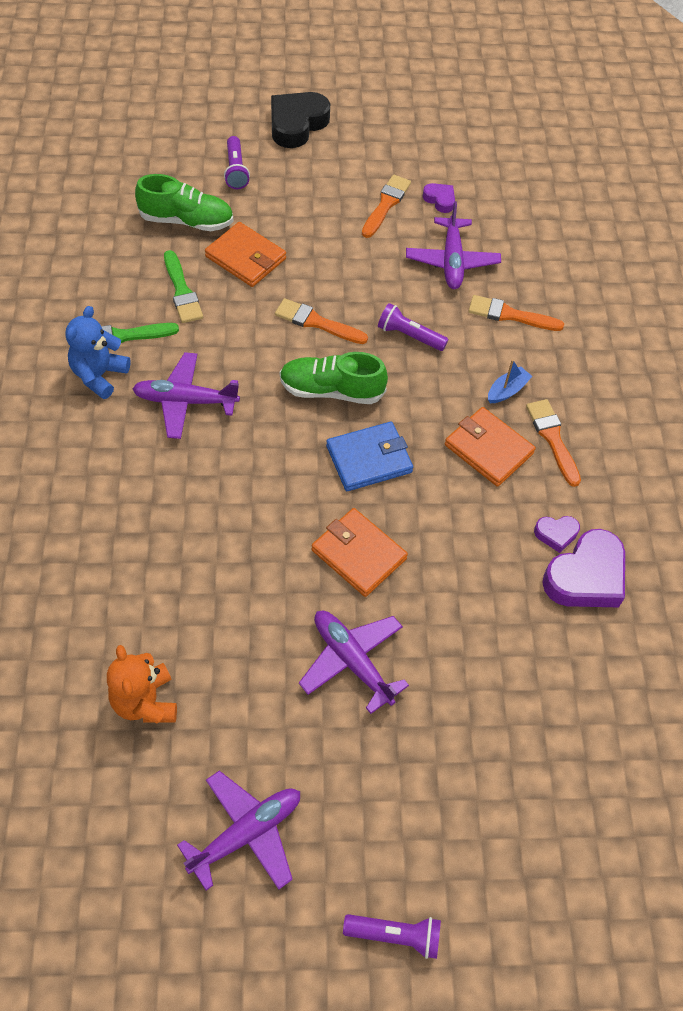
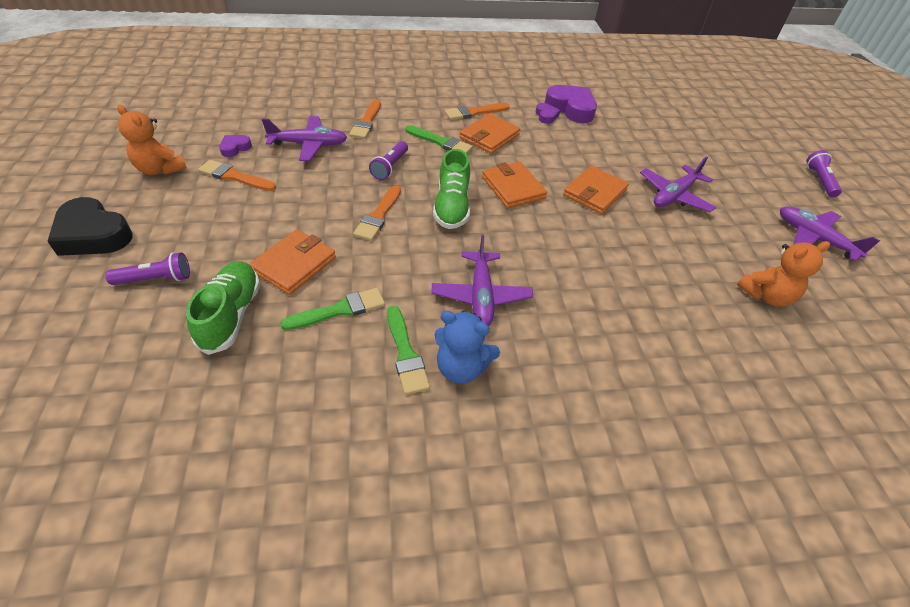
camera: 95 degrees left, 10 degrees down
(369, 459) = (513, 188): blue wallet -> orange wallet
(397, 149) = (160, 169): none -> orange teddy bear
(469, 391) = (441, 142): none -> green brush
(507, 390) = (437, 127): blue boat -> none

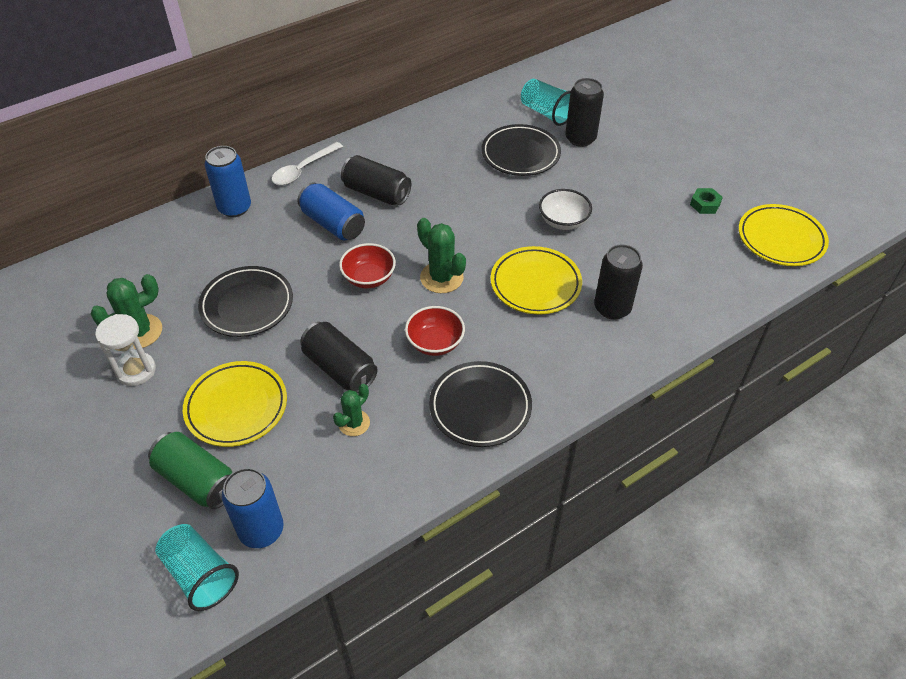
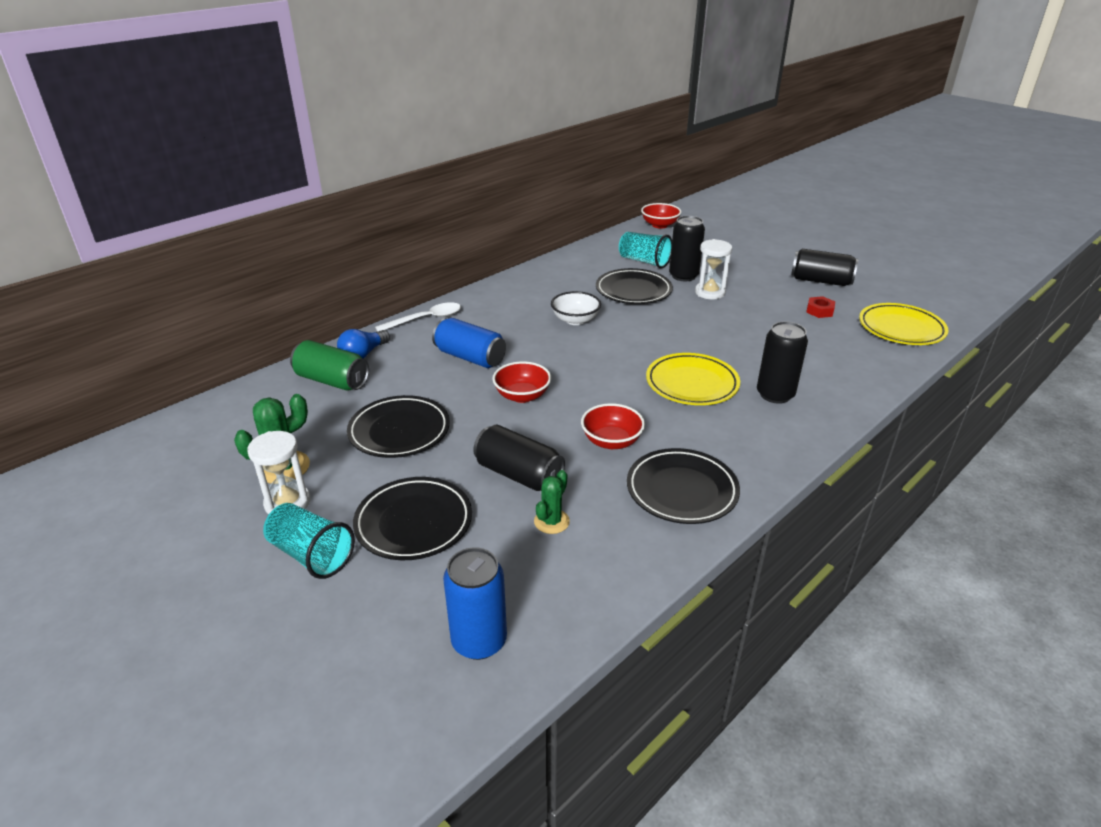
camera: 10 degrees left, 15 degrees down
(197, 480) = (386, 600): green can -> green can (332, 381)
(200, 574) = (416, 700): turquoise cup -> turquoise cup (311, 555)
(234, 208) = (363, 354): blue can -> blue light bulb
(236, 407) = (414, 523): yellow plate -> black plate
(303, 169) = (426, 319): white spoon -> white spoon turned 150 degrees counterclockwise
(376, 193) = (506, 330): black can -> black can (820, 281)
(441, 278) = (596, 388): green cactus -> none
(563, 221) = (696, 335): white bowl -> white bowl (575, 320)
(582, 60) = (659, 225): none -> red bowl
(599, 165) = (710, 292): none -> white hourglass
(705, 204) = (819, 311): green nut -> red nut

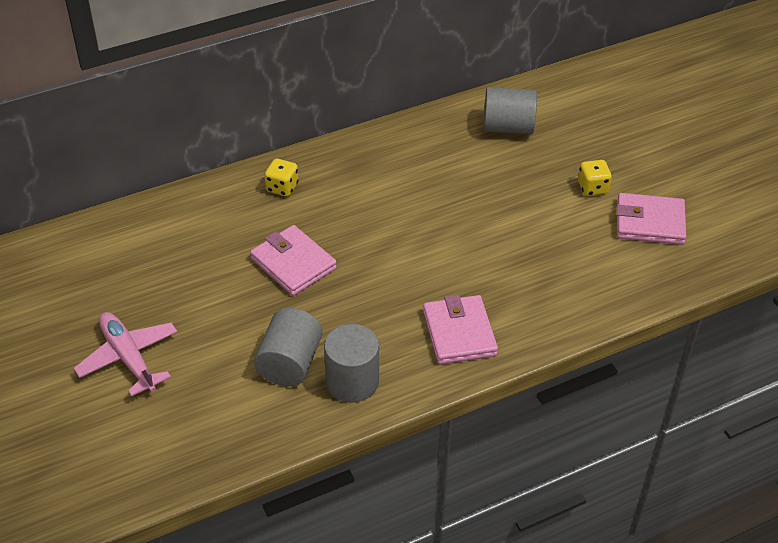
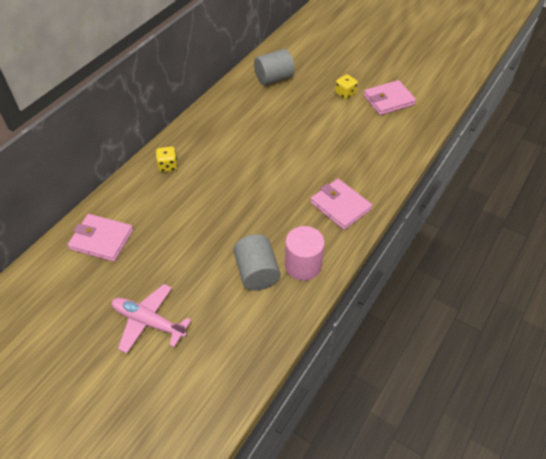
camera: 30 degrees left, 5 degrees up
(293, 263) = (211, 209): pink wallet -> pink wallet (102, 240)
(352, 381) = (303, 265): grey cylinder -> pink cylinder

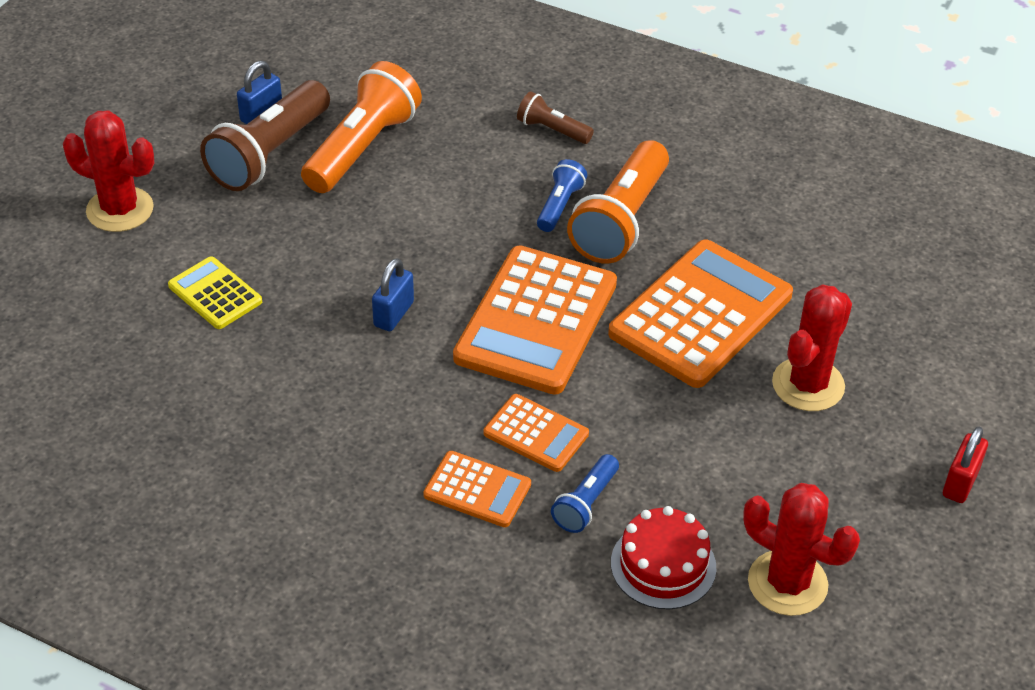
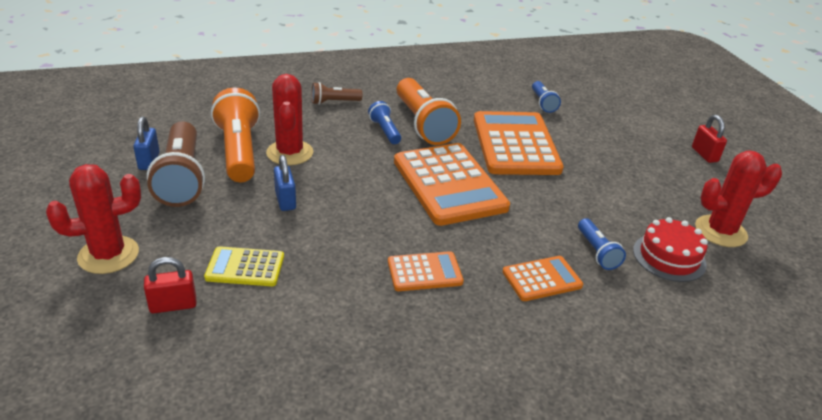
camera: 45 degrees left, 10 degrees down
(118, 295) = (173, 305): none -> red padlock
(394, 314) = (372, 220): blue padlock -> blue padlock (285, 200)
(536, 433) = (527, 234): orange calculator -> orange calculator (424, 272)
(808, 385) = (598, 149): red cactus -> red cactus (290, 153)
(840, 274) = (543, 103): none -> blue flashlight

==============================

WHAT YOU NEED TO DO - All the lines above are to be given again exactly as they read, with the pictures removed.

RESPONSE TO THE TASK -
camera: 95 degrees left, 10 degrees down
(369, 459) = (513, 188): blue wallet -> orange wallet
(397, 149) = (160, 169): none -> orange teddy bear
(469, 391) = (441, 142): none -> green brush
(507, 390) = (437, 127): blue boat -> none

camera: 10 degrees left, 15 degrees down
(197, 480) = (386, 600): green can -> green can (332, 381)
(200, 574) = (416, 700): turquoise cup -> turquoise cup (311, 555)
(234, 208) = (363, 354): blue can -> blue light bulb
(236, 407) = (414, 523): yellow plate -> black plate
(303, 169) = (426, 319): white spoon -> white spoon turned 150 degrees counterclockwise
(376, 193) = (506, 330): black can -> black can (820, 281)
(441, 278) = (596, 388): green cactus -> none
(563, 221) = (696, 335): white bowl -> white bowl (575, 320)
(582, 60) = (659, 225): none -> red bowl
(599, 165) = (710, 292): none -> white hourglass
(705, 204) = (819, 311): green nut -> red nut

camera: 30 degrees left, 5 degrees up
(293, 263) = (211, 209): pink wallet -> pink wallet (102, 240)
(352, 381) = (303, 265): grey cylinder -> pink cylinder

camera: 45 degrees left, 10 degrees down
(118, 295) = (173, 305): none -> red padlock
(394, 314) = (372, 220): blue padlock -> blue padlock (285, 200)
(536, 433) = (527, 234): orange calculator -> orange calculator (424, 272)
(808, 385) = (598, 149): red cactus -> red cactus (290, 153)
(840, 274) = (543, 103): none -> blue flashlight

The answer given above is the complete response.